**** Record extracts

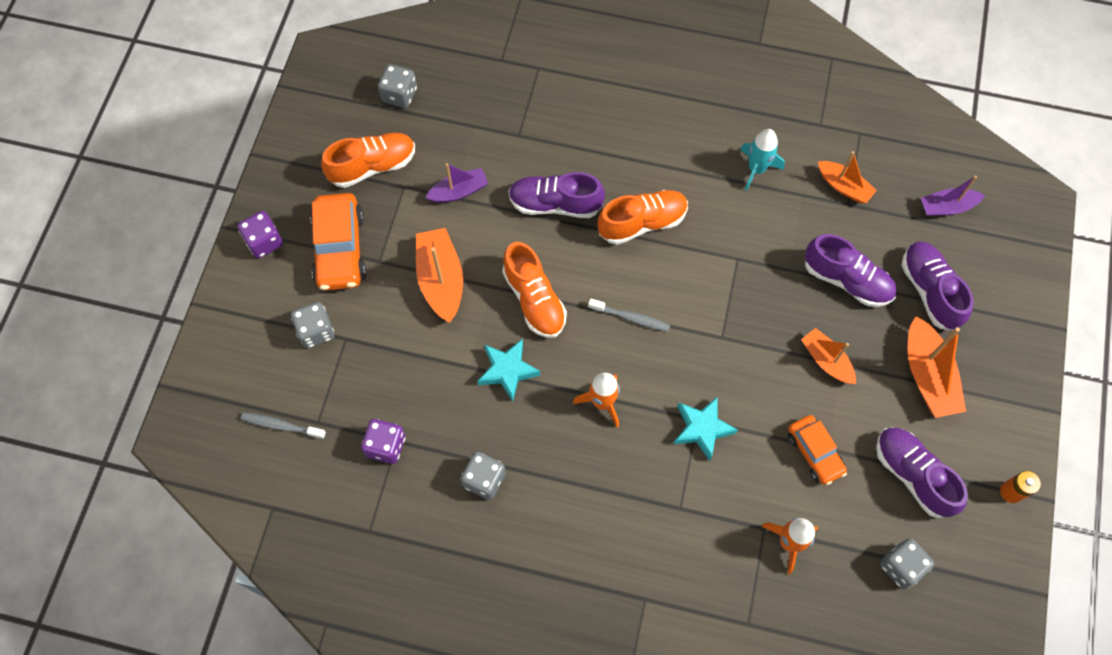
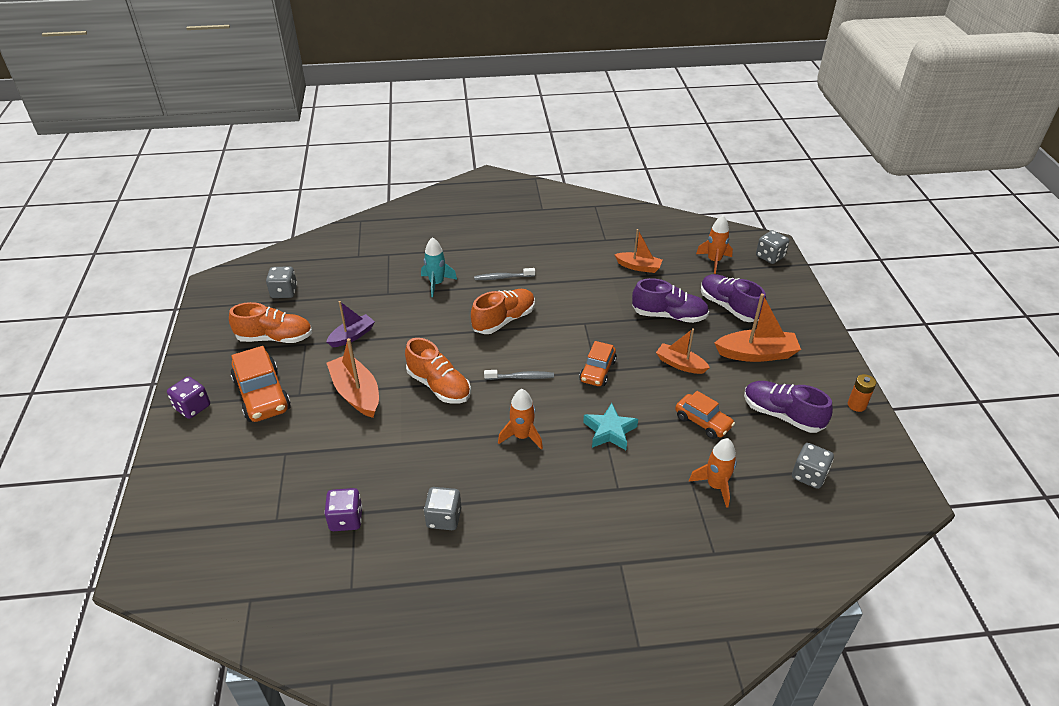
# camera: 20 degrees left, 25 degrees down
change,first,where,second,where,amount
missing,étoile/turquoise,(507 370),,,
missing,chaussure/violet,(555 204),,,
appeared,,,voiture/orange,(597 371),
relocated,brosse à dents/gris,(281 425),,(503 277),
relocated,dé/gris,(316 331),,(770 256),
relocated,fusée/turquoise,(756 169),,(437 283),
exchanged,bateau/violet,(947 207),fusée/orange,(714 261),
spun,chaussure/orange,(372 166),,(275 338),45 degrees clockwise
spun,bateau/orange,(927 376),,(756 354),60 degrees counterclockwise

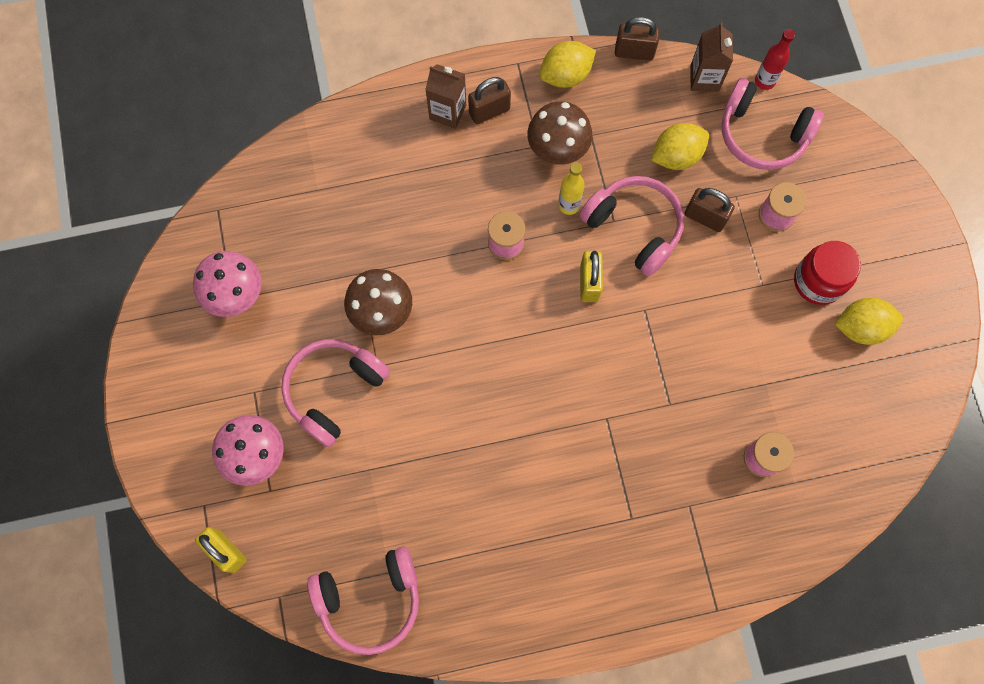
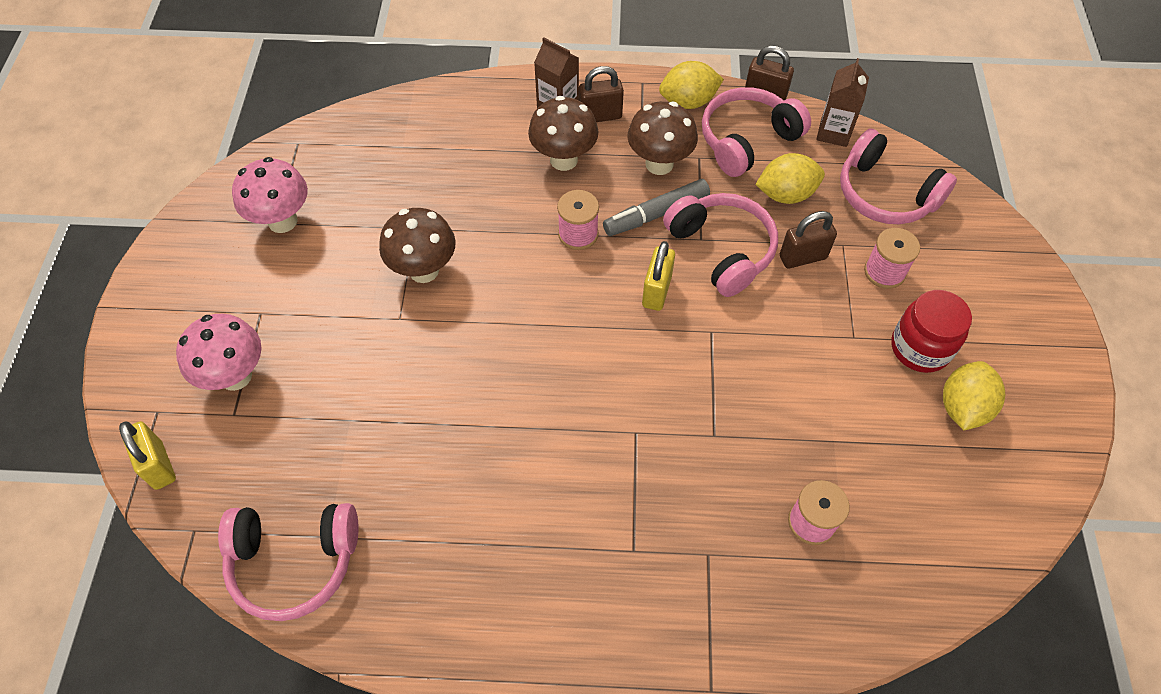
# camera: 15 degrees right, 15 degrees down
change,first,where,second,where,amount
missing,bouteille/rouge,(764 81),,,
appeared,,,champignon/marron,(564 160),
relocated,casque audio/rose,(334 391),,(747 140),
exchanged,bouteille/jaune,(569 205),feutre/gris,(656 214),
spun,cadenas/marron,(705 217),,(803 257),60 degrees counterclockwise
spun,citron/jaune,(861 327),,(963 407),75 degrees counterclockwise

********

- Your objective: Your task is to return the lines above, from the first one up to and including the line containing "spun,chaussure/orange,(372 166),,(275 338),45", minus any pictures.

- Result:
# camera: 20 degrees left, 25 degrees down
change,first,where,second,where,amount
missing,étoile/turquoise,(507 370),,,
missing,chaussure/violet,(555 204),,,
appeared,,,voiture/orange,(597 371),
relocated,brosse à dents/gris,(281 425),,(503 277),
relocated,dé/gris,(316 331),,(770 256),
relocated,fusée/turquoise,(756 169),,(437 283),
exchanged,bateau/violet,(947 207),fusée/orange,(714 261),
spun,chaussure/orange,(372 166),,(275 338),45 degrees clockwise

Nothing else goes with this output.